Building bounding box data:
▬▬▬▬▬▬▬▬▬▬

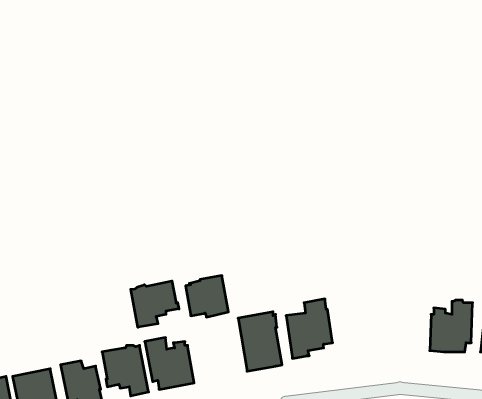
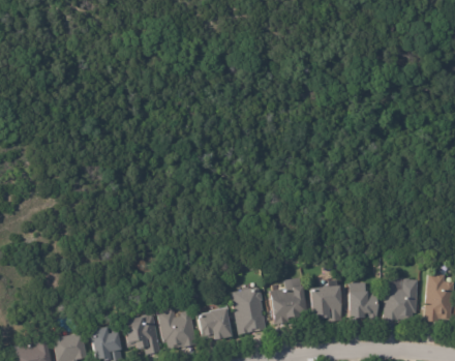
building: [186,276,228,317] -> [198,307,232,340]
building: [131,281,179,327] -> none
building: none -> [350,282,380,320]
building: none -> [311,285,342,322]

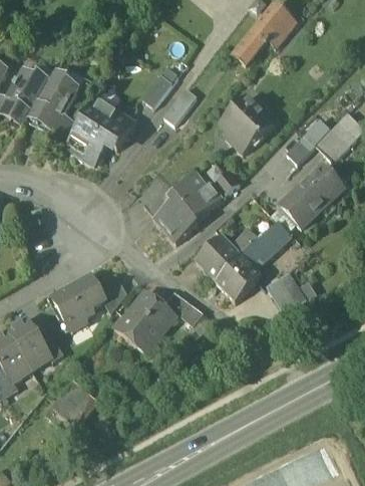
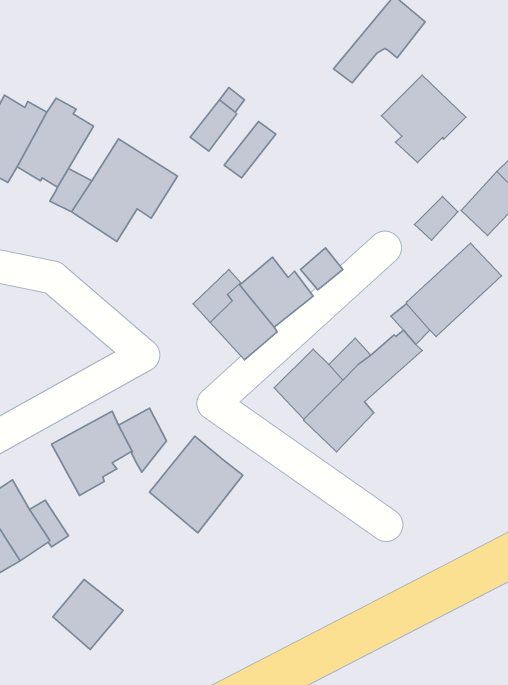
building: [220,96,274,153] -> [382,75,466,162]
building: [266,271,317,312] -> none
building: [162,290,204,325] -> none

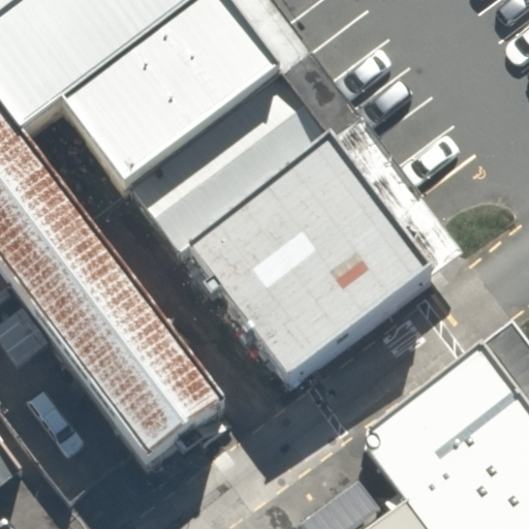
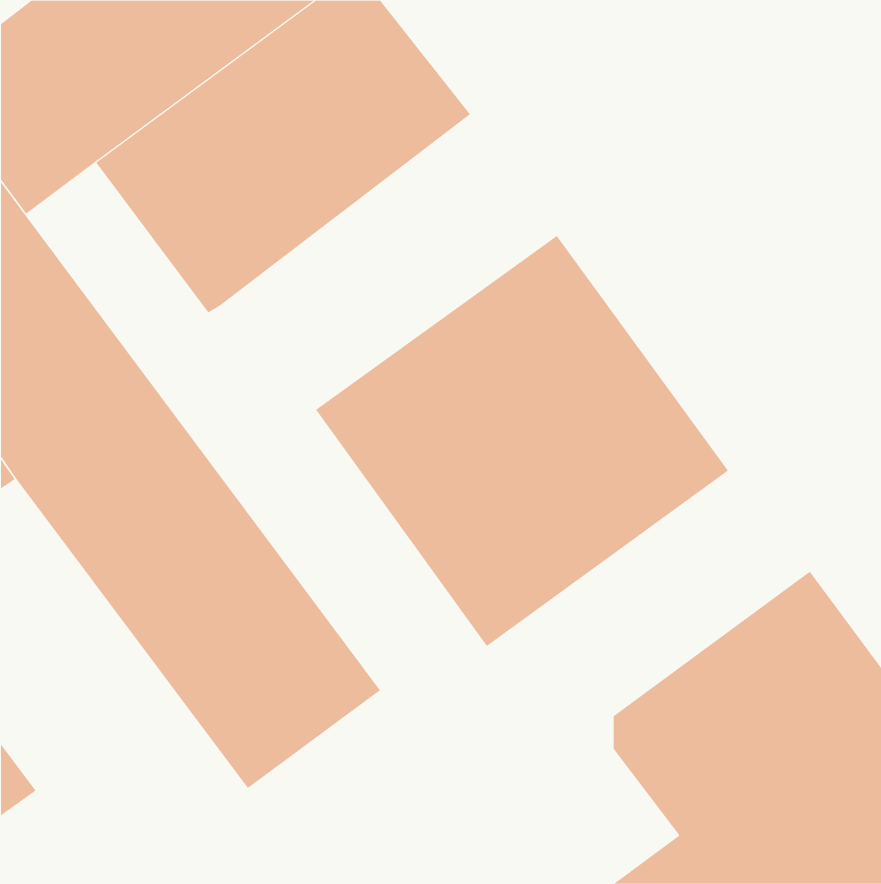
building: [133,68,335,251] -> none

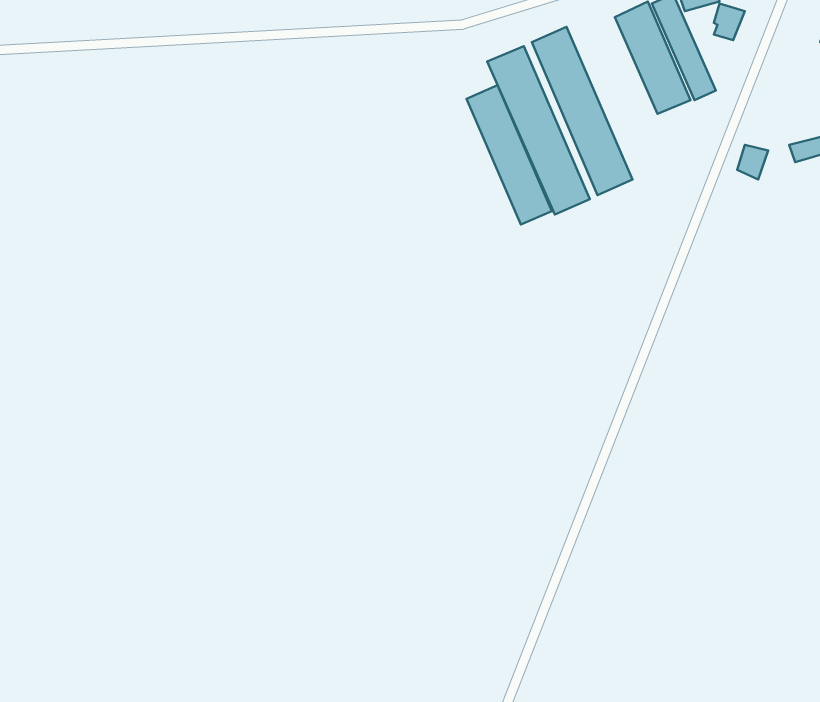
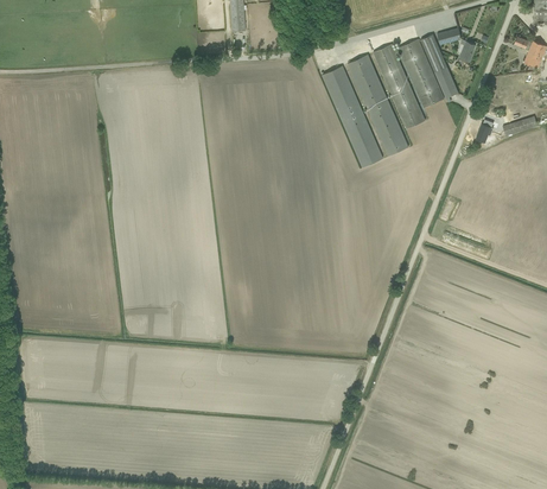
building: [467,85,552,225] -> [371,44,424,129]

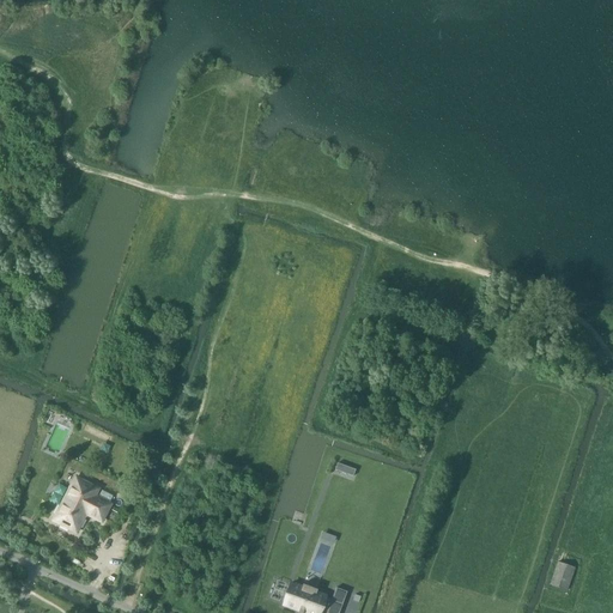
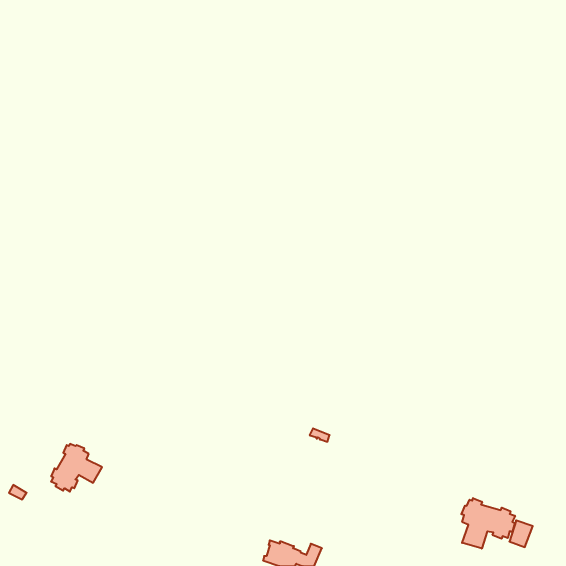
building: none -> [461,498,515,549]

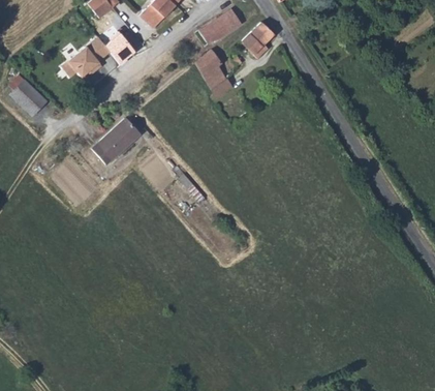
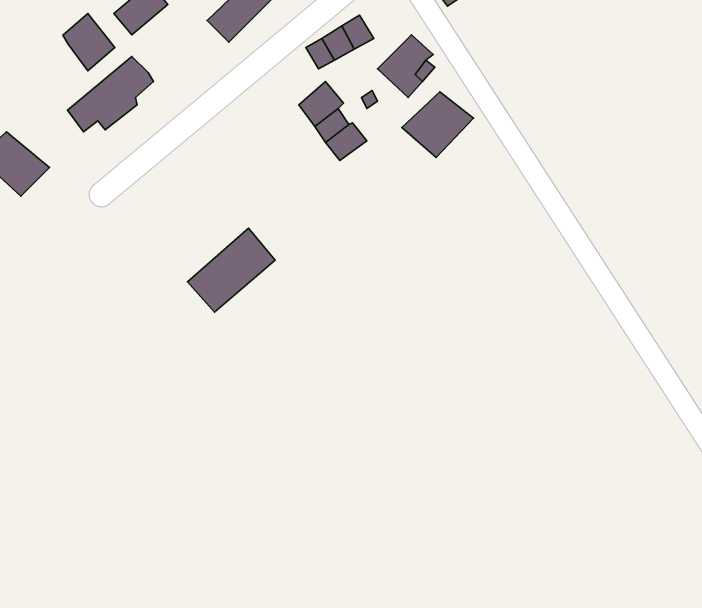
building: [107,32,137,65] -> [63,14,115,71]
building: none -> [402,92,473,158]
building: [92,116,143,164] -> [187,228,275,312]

▬▬▬▬▬▬▬▬▬▬

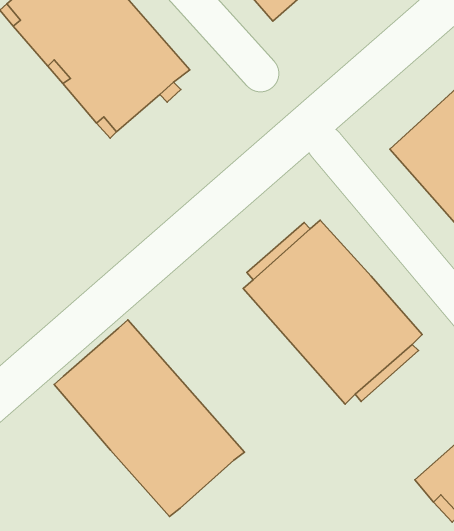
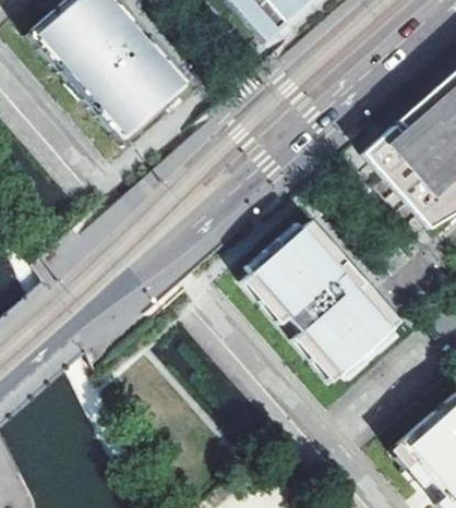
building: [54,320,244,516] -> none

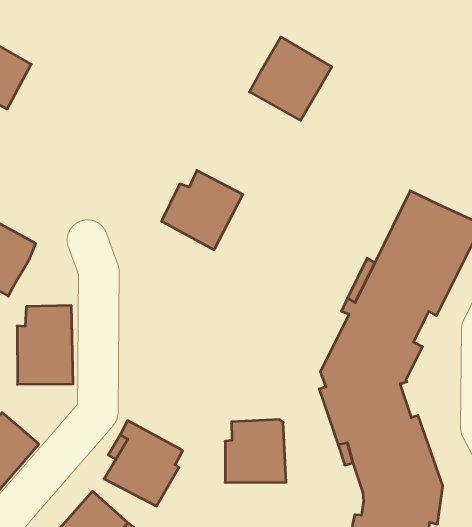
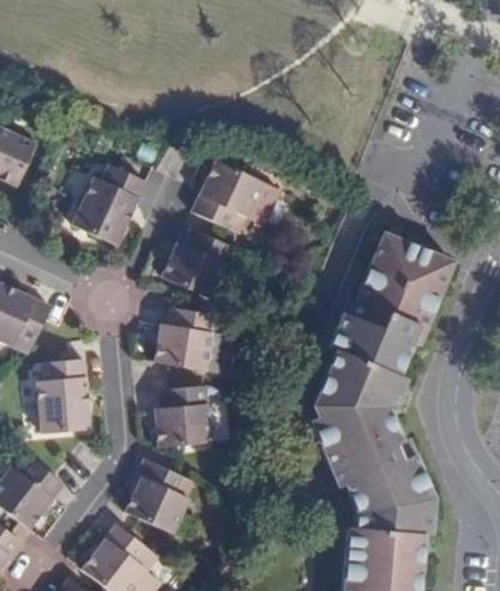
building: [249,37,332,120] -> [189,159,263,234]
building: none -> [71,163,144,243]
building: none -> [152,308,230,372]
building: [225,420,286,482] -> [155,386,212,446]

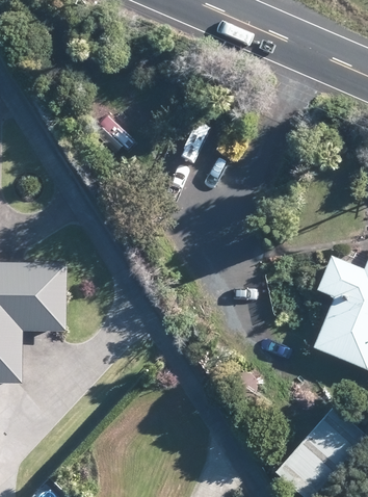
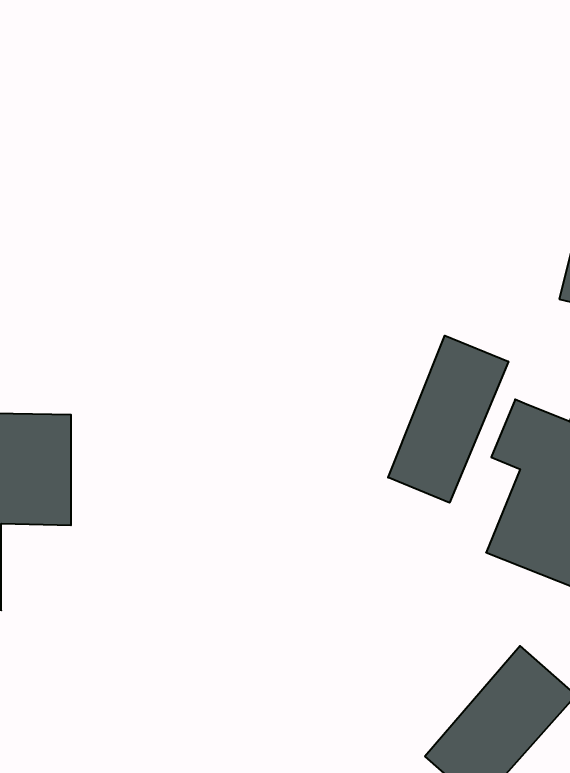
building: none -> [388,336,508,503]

▬▬▬▬▬▬▬▬▬▬

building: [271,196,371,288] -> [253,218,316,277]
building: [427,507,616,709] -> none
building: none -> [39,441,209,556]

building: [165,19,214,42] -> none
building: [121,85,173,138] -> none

▬▬▬▬▬▬▬▬▬▬

Task requirements
Set the pictures aside and retype exactly the lines above from the line with "building: none -> [461,498,515,549]" to the line with "building: [92,116,143,164] ->", both included, adding no others.

Response area
building: none -> [461,498,515,549]

building: [107,32,137,65] -> [63,14,115,71]
building: none -> [402,92,473,158]
building: [92,116,143,164] -> [187,228,275,312]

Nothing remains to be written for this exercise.